TASK -> After locating the line with "R6: 3.3k (+12V, N_17) -> 4.7k (+12V, N_17)" in the data that follows, return it and every later line exactly, up to and including the line with "J1 pin 2: CV -> VA".

Extracted records
------

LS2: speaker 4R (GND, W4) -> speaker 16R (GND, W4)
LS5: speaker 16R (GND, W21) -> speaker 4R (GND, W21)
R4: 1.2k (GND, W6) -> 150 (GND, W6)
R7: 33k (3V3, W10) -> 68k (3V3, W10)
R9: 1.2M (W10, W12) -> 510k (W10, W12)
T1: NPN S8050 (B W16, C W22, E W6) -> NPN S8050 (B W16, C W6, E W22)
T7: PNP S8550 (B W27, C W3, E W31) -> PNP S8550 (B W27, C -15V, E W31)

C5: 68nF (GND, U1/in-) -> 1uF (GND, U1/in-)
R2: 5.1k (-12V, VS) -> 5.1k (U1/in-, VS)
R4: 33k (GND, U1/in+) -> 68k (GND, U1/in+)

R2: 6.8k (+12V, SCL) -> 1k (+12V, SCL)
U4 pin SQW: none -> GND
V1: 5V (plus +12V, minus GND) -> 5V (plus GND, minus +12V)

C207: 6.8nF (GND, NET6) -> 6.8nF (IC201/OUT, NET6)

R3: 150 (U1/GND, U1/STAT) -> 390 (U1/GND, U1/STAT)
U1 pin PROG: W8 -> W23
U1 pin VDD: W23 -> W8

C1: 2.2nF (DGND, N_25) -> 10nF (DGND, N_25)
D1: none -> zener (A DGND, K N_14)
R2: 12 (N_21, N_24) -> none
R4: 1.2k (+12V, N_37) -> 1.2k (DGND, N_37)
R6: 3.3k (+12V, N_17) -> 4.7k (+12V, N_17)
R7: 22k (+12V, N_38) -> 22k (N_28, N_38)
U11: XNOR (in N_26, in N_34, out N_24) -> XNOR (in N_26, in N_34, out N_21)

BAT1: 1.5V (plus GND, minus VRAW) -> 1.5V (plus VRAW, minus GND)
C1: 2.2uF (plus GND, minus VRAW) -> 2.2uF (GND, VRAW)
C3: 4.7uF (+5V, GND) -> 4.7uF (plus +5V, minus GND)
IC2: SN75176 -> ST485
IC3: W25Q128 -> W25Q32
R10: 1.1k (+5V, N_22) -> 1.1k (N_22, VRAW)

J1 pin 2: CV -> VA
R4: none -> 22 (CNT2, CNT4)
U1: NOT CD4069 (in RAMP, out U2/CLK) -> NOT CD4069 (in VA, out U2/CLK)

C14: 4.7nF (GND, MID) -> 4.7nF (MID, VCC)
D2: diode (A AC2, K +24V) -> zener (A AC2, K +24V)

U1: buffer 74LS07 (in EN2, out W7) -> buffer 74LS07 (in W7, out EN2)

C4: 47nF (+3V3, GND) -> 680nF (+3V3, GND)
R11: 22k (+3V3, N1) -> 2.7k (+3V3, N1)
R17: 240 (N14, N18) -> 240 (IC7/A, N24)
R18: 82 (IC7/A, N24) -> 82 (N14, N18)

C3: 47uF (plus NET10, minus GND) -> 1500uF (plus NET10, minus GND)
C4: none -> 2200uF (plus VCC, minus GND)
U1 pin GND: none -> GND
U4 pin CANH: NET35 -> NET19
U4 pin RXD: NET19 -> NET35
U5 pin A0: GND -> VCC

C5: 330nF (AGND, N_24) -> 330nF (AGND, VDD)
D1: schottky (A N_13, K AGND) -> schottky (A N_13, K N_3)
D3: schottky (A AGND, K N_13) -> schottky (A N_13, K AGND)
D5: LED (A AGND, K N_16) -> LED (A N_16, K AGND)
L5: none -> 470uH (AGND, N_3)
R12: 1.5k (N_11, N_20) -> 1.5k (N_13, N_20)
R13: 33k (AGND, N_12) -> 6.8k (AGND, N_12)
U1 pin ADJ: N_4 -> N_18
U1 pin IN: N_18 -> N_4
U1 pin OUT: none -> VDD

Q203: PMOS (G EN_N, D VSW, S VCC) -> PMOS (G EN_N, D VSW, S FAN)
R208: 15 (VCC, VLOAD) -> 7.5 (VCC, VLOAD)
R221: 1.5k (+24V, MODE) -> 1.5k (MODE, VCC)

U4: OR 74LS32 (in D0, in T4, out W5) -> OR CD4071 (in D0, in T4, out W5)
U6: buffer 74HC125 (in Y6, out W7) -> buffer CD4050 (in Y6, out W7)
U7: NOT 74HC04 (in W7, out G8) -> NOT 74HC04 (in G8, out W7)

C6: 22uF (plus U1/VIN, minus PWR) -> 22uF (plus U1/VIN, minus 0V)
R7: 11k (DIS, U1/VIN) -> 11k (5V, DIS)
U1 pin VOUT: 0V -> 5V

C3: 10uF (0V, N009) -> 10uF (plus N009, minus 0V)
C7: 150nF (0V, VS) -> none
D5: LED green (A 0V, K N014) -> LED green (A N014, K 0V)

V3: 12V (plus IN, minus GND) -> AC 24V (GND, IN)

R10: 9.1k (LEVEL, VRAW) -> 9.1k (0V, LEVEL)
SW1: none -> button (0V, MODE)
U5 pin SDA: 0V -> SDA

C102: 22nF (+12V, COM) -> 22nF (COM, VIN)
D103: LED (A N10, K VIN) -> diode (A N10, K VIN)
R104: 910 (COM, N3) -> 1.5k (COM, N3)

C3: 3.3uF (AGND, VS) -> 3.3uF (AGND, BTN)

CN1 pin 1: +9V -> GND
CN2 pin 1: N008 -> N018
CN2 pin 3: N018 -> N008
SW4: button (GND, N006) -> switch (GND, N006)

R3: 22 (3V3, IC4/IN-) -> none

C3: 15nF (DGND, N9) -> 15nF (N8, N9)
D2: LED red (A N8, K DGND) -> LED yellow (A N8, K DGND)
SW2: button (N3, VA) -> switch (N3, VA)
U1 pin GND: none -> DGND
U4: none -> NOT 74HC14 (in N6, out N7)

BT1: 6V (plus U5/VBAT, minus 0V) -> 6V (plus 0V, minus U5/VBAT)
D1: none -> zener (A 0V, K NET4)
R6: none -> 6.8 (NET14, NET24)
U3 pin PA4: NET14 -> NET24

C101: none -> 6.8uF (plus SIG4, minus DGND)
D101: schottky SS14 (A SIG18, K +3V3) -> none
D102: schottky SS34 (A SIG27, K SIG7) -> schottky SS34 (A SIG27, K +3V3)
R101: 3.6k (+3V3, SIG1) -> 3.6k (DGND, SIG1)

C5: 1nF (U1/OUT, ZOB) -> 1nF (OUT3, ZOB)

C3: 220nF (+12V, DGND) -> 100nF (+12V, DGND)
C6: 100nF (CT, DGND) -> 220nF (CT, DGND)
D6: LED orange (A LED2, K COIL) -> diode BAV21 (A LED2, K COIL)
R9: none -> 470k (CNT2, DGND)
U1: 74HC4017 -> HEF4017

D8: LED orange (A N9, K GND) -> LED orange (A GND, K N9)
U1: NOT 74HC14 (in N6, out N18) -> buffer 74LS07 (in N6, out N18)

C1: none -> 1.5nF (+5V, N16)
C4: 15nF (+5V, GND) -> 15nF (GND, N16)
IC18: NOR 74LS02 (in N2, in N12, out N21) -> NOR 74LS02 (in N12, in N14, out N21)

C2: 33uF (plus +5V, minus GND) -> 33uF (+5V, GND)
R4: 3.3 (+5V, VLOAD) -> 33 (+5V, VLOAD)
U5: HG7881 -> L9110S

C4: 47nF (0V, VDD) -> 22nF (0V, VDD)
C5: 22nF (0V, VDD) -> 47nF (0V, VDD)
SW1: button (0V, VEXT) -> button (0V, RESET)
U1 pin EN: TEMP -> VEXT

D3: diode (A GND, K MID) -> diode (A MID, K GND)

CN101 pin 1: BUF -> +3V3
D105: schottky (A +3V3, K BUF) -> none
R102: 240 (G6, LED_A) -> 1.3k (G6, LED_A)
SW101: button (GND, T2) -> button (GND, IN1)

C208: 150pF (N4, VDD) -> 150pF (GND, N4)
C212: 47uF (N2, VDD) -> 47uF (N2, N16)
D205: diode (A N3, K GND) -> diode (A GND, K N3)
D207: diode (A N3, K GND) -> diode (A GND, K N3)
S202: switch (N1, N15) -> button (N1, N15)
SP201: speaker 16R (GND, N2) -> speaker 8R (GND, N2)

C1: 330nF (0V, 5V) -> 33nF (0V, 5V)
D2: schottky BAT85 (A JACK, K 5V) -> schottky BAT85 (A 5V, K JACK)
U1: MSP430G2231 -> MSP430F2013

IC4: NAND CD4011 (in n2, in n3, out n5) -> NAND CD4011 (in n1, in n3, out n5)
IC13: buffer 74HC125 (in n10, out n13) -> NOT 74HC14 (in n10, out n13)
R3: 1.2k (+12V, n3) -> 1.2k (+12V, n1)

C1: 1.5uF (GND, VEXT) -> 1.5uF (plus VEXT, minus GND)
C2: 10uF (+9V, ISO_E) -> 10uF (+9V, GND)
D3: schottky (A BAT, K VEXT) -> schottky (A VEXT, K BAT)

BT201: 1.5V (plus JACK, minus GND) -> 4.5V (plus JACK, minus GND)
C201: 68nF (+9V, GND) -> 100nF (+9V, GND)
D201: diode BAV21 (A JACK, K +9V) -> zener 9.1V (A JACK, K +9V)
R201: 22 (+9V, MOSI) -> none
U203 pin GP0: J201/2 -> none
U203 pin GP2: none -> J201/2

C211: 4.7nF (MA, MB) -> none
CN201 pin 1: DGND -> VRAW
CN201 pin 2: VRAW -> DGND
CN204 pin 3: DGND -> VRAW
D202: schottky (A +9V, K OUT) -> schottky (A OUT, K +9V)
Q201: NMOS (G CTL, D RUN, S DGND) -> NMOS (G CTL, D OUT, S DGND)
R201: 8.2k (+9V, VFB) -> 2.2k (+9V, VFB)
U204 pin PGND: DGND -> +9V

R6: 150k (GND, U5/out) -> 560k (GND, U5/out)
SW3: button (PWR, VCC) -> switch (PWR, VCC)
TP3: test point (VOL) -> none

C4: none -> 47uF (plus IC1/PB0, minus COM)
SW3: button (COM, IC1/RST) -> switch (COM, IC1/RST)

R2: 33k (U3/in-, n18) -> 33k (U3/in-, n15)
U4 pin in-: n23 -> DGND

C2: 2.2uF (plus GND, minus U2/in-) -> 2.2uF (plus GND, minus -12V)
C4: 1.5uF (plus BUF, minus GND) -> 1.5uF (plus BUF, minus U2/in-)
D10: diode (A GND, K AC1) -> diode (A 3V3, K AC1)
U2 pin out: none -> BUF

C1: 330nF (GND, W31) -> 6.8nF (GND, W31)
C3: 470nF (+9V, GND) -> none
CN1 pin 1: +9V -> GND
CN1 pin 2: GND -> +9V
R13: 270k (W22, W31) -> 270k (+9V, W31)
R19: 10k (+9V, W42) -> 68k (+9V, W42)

------

ANSWER AREA ->
R6: 3.3k (+12V, N_17) -> 4.7k (+12V, N_17)
R7: 22k (+12V, N_38) -> 22k (N_28, N_38)
U11: XNOR (in N_26, in N_34, out N_24) -> XNOR (in N_26, in N_34, out N_21)

BAT1: 1.5V (plus GND, minus VRAW) -> 1.5V (plus VRAW, minus GND)
C1: 2.2uF (plus GND, minus VRAW) -> 2.2uF (GND, VRAW)
C3: 4.7uF (+5V, GND) -> 4.7uF (plus +5V, minus GND)
IC2: SN75176 -> ST485
IC3: W25Q128 -> W25Q32
R10: 1.1k (+5V, N_22) -> 1.1k (N_22, VRAW)

J1 pin 2: CV -> VA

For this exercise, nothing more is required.